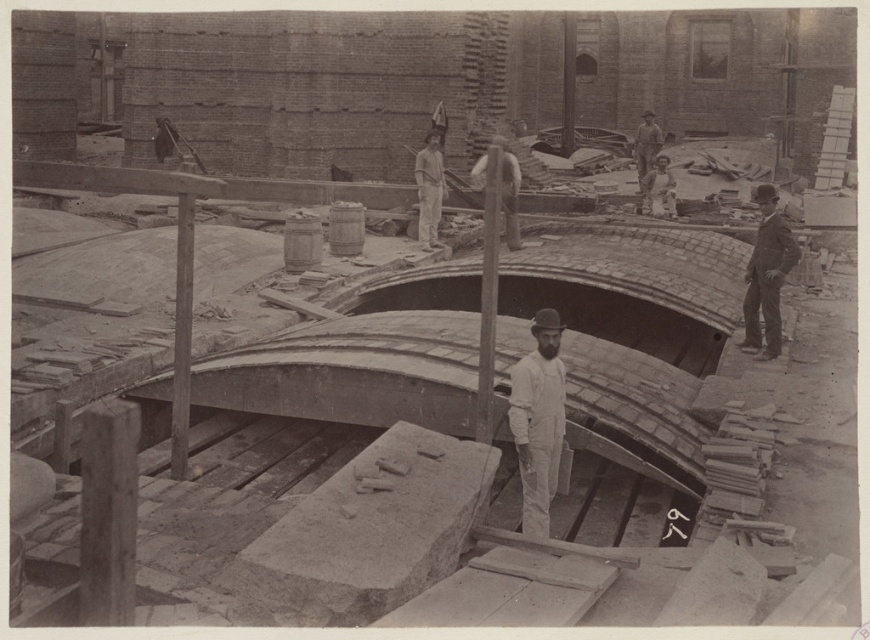
You are a safety inspector at this construction site. You need to ensure that the smooth black suit at right and the smooth white shirt at center are maintaining a safe distance of at least 20 feet apart for safety protocols. Are they following the safety guidelines?

The distance between the smooth black suit at right and the smooth white shirt at center is 18.53 feet, which is less than the required 20 feet. They are not following the safety guidelines.

You are an observer standing at the back of the construction site. You notice two men in the scene. One is wearing a smooth black suit at right and the other is wearing a smooth white shirt at center. Which man is positioned closer to the ground?

The smooth black suit at right is below smooth white shirt at center, so the man wearing the smooth black suit at right is positioned closer to the ground.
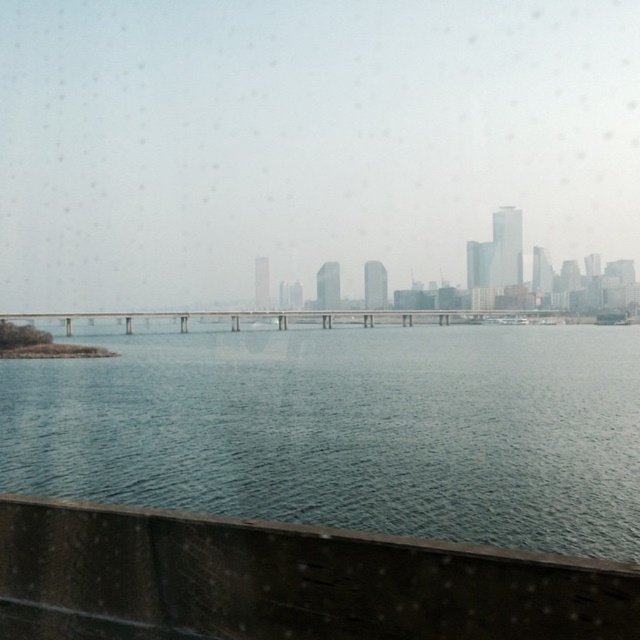
Is point (298, 458) positioned after point (467, 317)?

No, it is not.

You are a GUI agent. You are given a task and a screenshot of the screen. Output one action in this format:
    pyautogui.click(x=<x>, y=<y>)
    Task: Click on the blue water at center
    This screenshot has height=640, width=640.
    Given the screenshot: What is the action you would take?
    pyautogui.click(x=346, y=429)

Locate an element on the screen. The width and height of the screenshot is (640, 640). blue water at center is located at coordinates (346, 429).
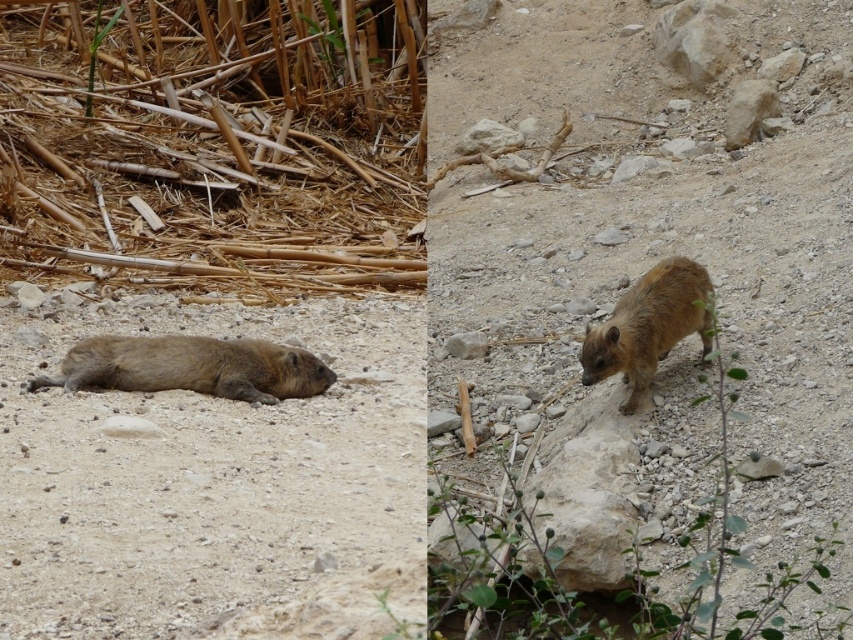
You are standing in front of a diptych displaying two photographs. The left image shows a hyrax lying on sandy ground with dry bamboo around it, while the right image has a hyrax sniffing on rocky terrain. There is a specific point marked at coordinates point (x=270, y=346). Can you determine the distance of this point from you?

The distance of point (x=270, y=346) from viewer is 6.06 meters.

You are a wildlife researcher observing two hyraxes in their habitat. You notice the brown furry hyrax at lower left and the brown furry hyrax at center. Which one is positioned more to the left in the image?

The brown furry hyrax at lower left is positioned more to the left in the image.

You are a wildlife researcher observing two hyraxes in their habitat. You notice the brown furry hyrax at lower left and the brown furry hyrax at center. Which one is more likely to be a juvenile based on their size?

The brown furry hyrax at lower left is smaller than the brown furry hyrax at center, so it is more likely to be a juvenile.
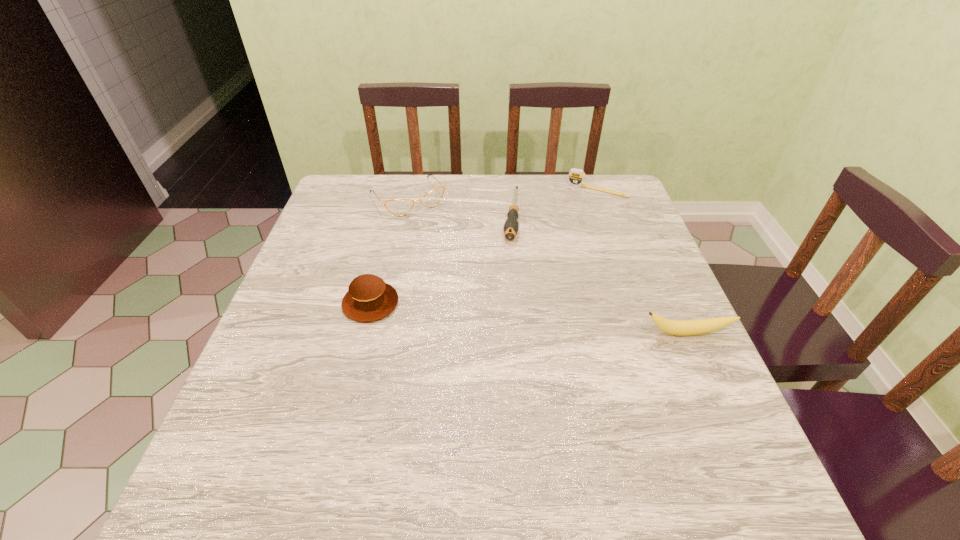
I want to click on the fourth farthest object, so click(369, 298).

Where is `banana`? This screenshot has width=960, height=540. banana is located at coordinates (674, 327).

This screenshot has width=960, height=540. I want to click on screwdriver, so click(x=511, y=226).

Find the location of a particular element. the third object from right to left is located at coordinates (511, 226).

This screenshot has height=540, width=960. I want to click on spectacles, so click(399, 207).

I want to click on the second shortest object, so click(x=576, y=177).

The height and width of the screenshot is (540, 960). What are the coordinates of `free region located 0.260m on the front of the fourth farthest object` in the screenshot? It's located at (337, 437).

What are the coordinates of `free spot located 0.130m on the upward curve of the nearest object` in the screenshot? It's located at (713, 393).

Find the location of `vacant space located at the tip of the screwdriver`. vacant space located at the tip of the screwdriver is located at coordinates (501, 323).

This screenshot has width=960, height=540. I want to click on vacant region located 0.280m at the tip of the screwdriver, so click(x=501, y=323).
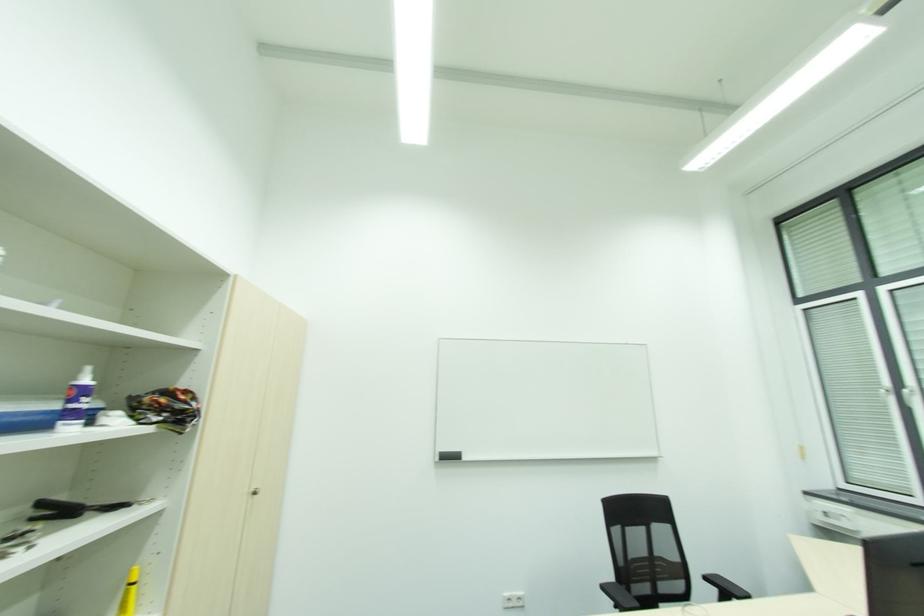
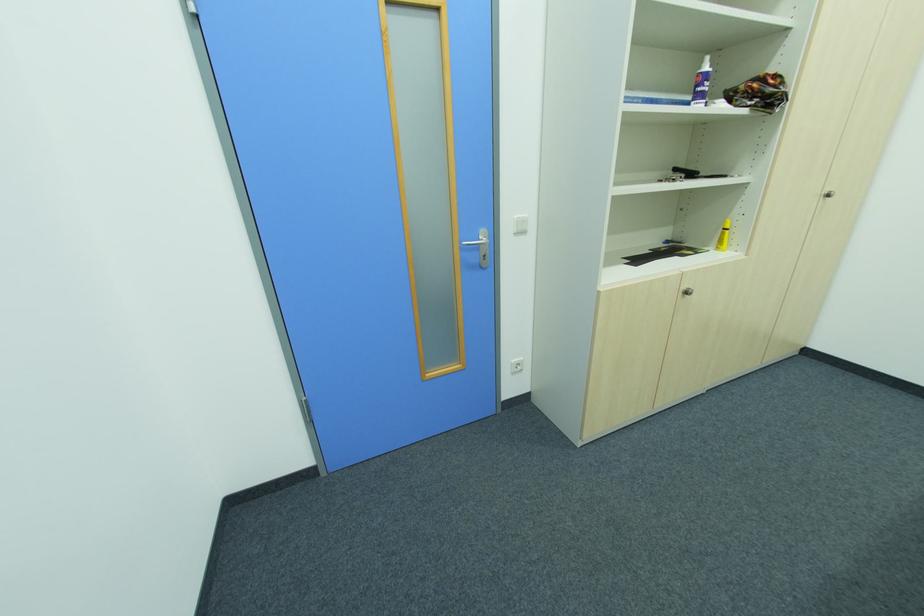
Find the pixel in the second image that matches (x=138, y=584) in the first image.

(728, 230)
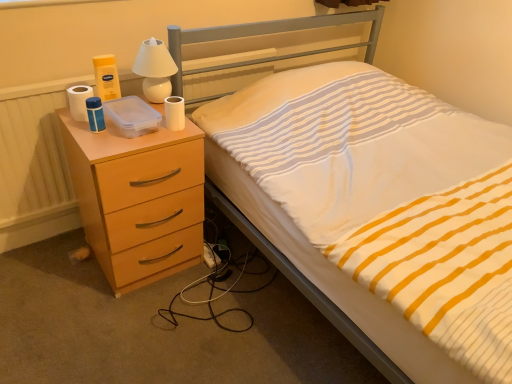
Question: Is the position of white matte toilet paper at upper right, the 1th toilet paper from the right, less distant than that of white glossy lamp at upper center?

Choices:
 (A) no
 (B) yes

Answer: (B)

Question: Can you confirm if white matte toilet paper at upper right, the 1th toilet paper from the right, is taller than white glossy lamp at upper center?

Choices:
 (A) yes
 (B) no

Answer: (B)

Question: Is white matte toilet paper at upper right, which is counted as the 2th toilet paper, starting from the left, shorter than white glossy lamp at upper center?

Choices:
 (A) yes
 (B) no

Answer: (A)

Question: From the image's perspective, is white matte toilet paper at upper right, which is counted as the 2th toilet paper, starting from the left, above white glossy lamp at upper center?

Choices:
 (A) no
 (B) yes

Answer: (A)

Question: Is white matte toilet paper at upper right, which is counted as the 2th toilet paper, starting from the left, bigger than white glossy lamp at upper center?

Choices:
 (A) yes
 (B) no

Answer: (B)

Question: In terms of width, does peach wood chest of drawers at left look wider or thinner when compared to white matte toilet paper at upper right, the 1th toilet paper from the right?

Choices:
 (A) thin
 (B) wide

Answer: (B)

Question: From a real-world perspective, is peach wood chest of drawers at left positioned above or below white matte toilet paper at upper right, the 1th toilet paper from the right?

Choices:
 (A) above
 (B) below

Answer: (B)

Question: Considering the positions of point (94, 180) and point (180, 125), is point (94, 180) closer or farther from the camera than point (180, 125)?

Choices:
 (A) farther
 (B) closer

Answer: (B)

Question: Would you say peach wood chest of drawers at left is inside or outside white matte toilet paper at upper right, the 1th toilet paper from the right?

Choices:
 (A) outside
 (B) inside

Answer: (A)

Question: From the image's perspective, is white glossy lamp at upper center positioned above or below white matte toilet paper at upper right, the 1th toilet paper from the right?

Choices:
 (A) above
 (B) below

Answer: (A)

Question: Is point (153, 82) positioned closer to the camera than point (166, 122)?

Choices:
 (A) closer
 (B) farther

Answer: (B)

Question: Relative to white matte toilet paper at upper right, the 1th toilet paper from the right, is white glossy lamp at upper center in front or behind?

Choices:
 (A) behind
 (B) front

Answer: (A)

Question: Is white glossy lamp at upper center bigger or smaller than white matte toilet paper at upper right, the 1th toilet paper from the right?

Choices:
 (A) big
 (B) small

Answer: (A)

Question: Visually, is white matte toilet paper at upper right, which is counted as the 2th toilet paper, starting from the left, positioned to the left or to the right of white striped fabric at center?

Choices:
 (A) left
 (B) right

Answer: (A)

Question: Considering the positions of white matte toilet paper at upper right, which is counted as the 2th toilet paper, starting from the left, and white striped fabric at center in the image, is white matte toilet paper at upper right, which is counted as the 2th toilet paper, starting from the left, bigger or smaller than white striped fabric at center?

Choices:
 (A) small
 (B) big

Answer: (A)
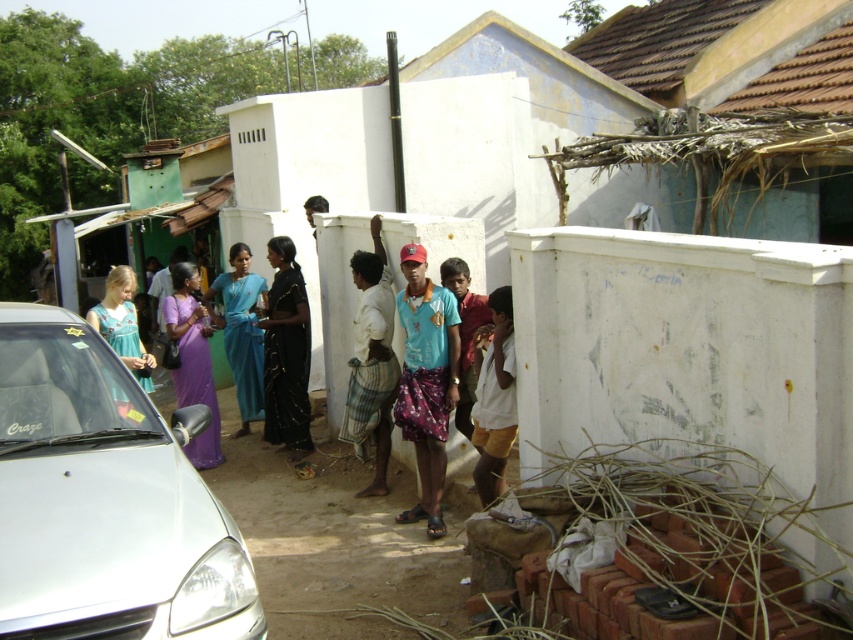
You are standing in the scene and want to take a photo of both the point at coordinates (409,273) and the point at coordinates (309,444). Which point will appear larger in the photo?

The point at coordinates (409,273) will appear larger in the photo because it is closer to the camera than the point at coordinates (309,444).

You are a photographer trying to capture a portrait of the white cotton shirt at center and the purple satin saree at center. Since both are in the same area, which one would appear closer to the camera in the photo?

The white cotton shirt at center appears closer to the camera because it is in front of the purple satin saree at center.

You are organizing a photo shoot and need to ensure that all clothing items are visible in the frame. Given that the white cotton shirt at center and the purple satin saree at center are both in the center, which clothing item might require more careful positioning to ensure it is fully captured in the photo?

The purple satin saree at center requires more careful positioning because it occupies more space than the white cotton shirt at center, so it might need more room to ensure the entire garment is visible in the frame.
_ _ _ _ _
- _OBIETTIVO DELL'ESERCIZIO_
Riporta senza alcuna modifica le righe dei record a partire dall'inizio e fino alla riga che contiene "The distance between", inclusa. Escludi le immagini dalla risposta.

- _RISPOSTA AL COMPITO_
You are a safety inspector at this construction site. You need to ensure that the smooth black suit at right and the smooth white shirt at center are maintaining a safe distance of at least 20 feet apart for safety protocols. Are they following the safety guidelines?

The distance between the smooth black suit at right and the smooth white shirt at center is 18.53 feet, which is less than the required 20 feet. They are not following the safety guidelines.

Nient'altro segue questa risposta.